SUPPLIED RECORDS: Begin

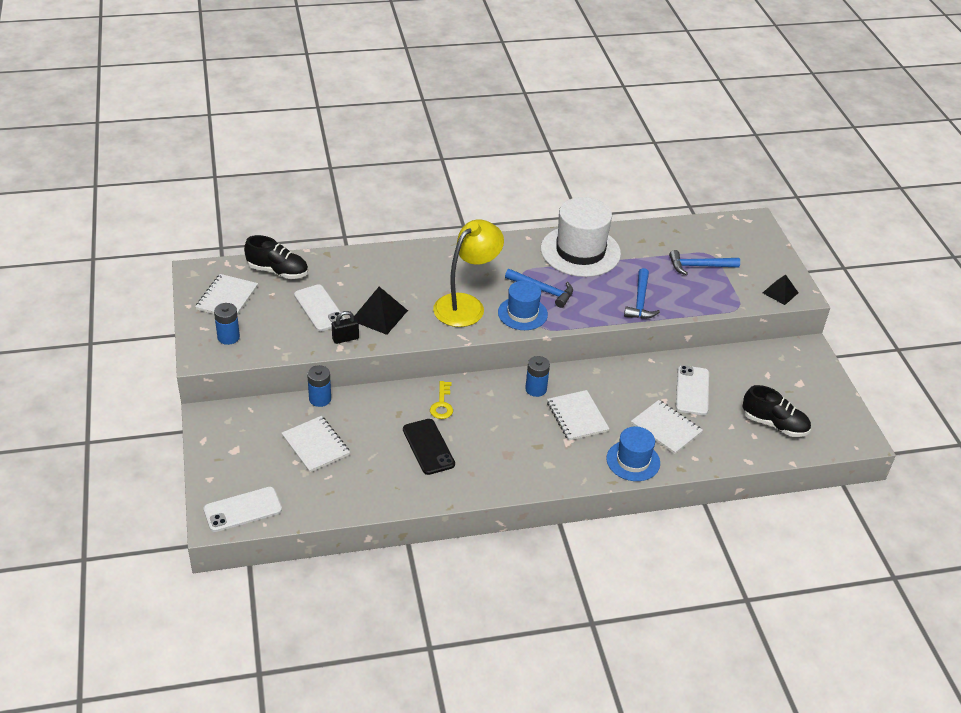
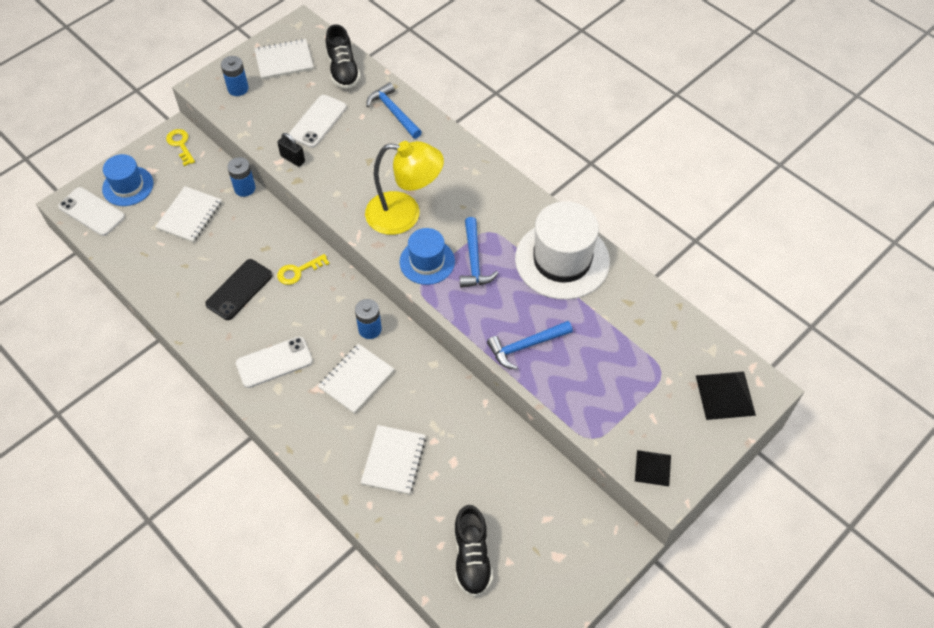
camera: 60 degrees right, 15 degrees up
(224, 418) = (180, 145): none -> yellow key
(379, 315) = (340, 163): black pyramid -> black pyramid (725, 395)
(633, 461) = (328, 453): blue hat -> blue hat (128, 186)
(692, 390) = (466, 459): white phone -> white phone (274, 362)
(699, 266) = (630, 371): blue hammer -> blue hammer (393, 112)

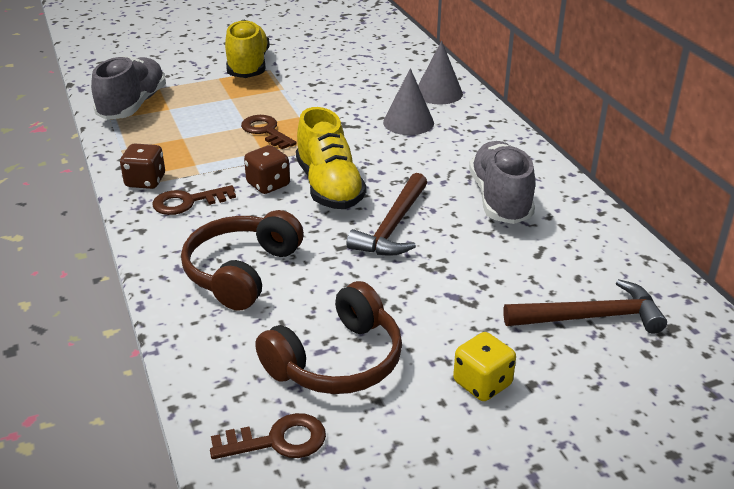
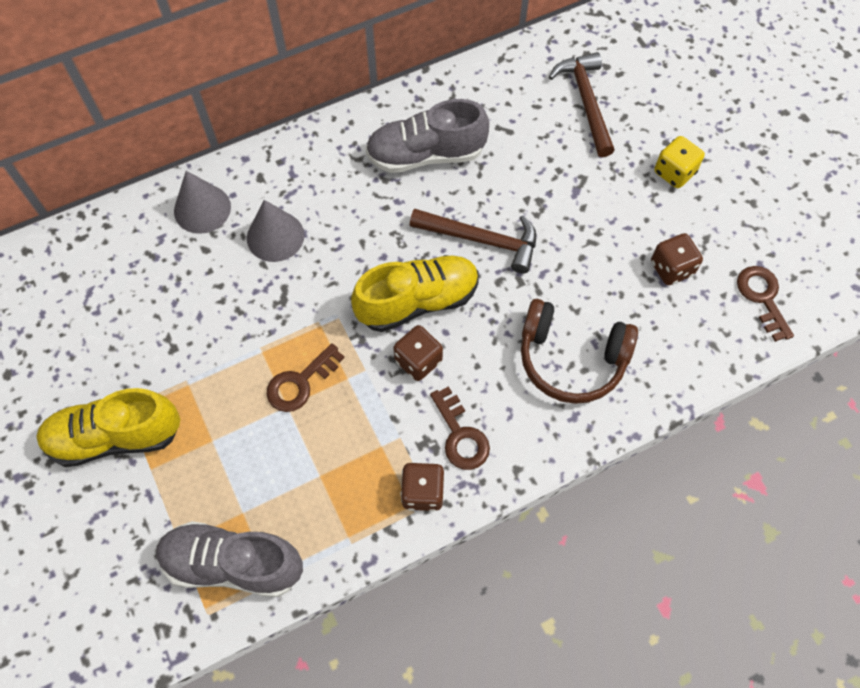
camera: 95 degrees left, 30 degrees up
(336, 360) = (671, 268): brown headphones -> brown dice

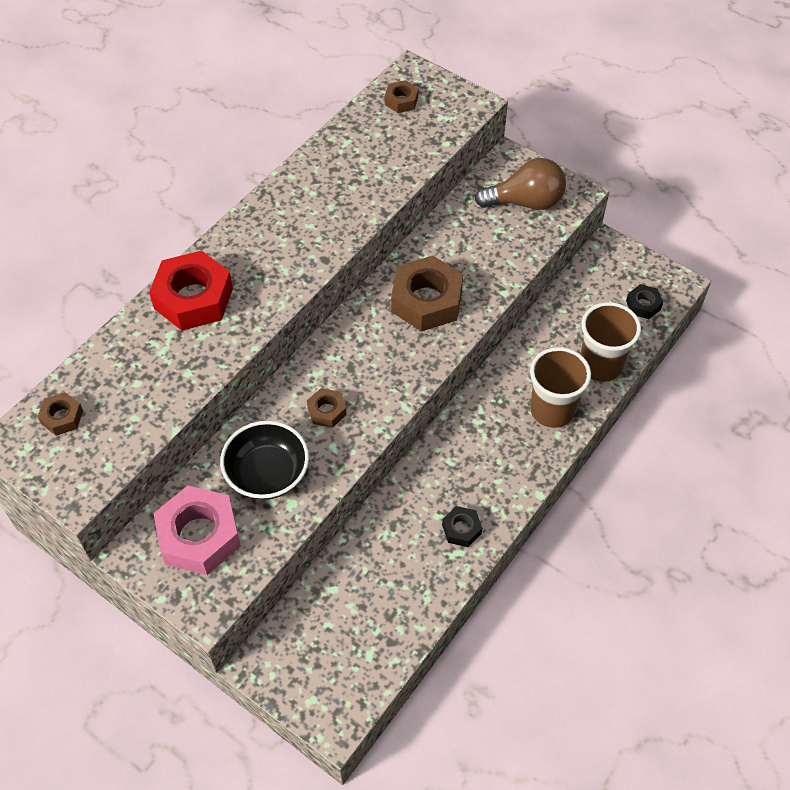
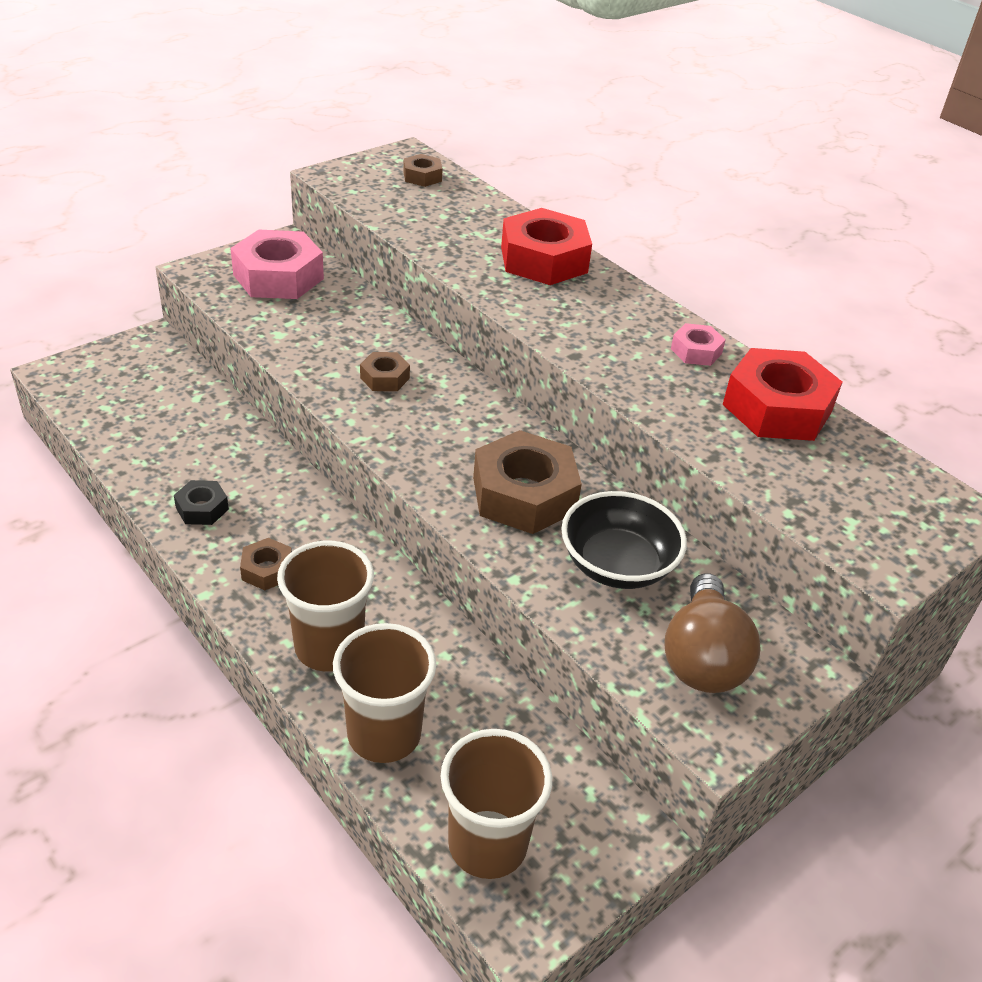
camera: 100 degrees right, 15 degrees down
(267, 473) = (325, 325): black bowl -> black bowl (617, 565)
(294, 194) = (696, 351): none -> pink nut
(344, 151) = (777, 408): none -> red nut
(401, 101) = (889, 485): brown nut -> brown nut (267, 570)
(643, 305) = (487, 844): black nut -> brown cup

SUPPLIED RECORDS: End

▶ **EXERCISE DIRECTIONS**
If a line in the records contains the word "blue", copy it.

▶ **RESPONSE TO THE TASK**
(633, 461) = (328, 453): blue hat -> blue hat (128, 186)
(699, 266) = (630, 371): blue hammer -> blue hammer (393, 112)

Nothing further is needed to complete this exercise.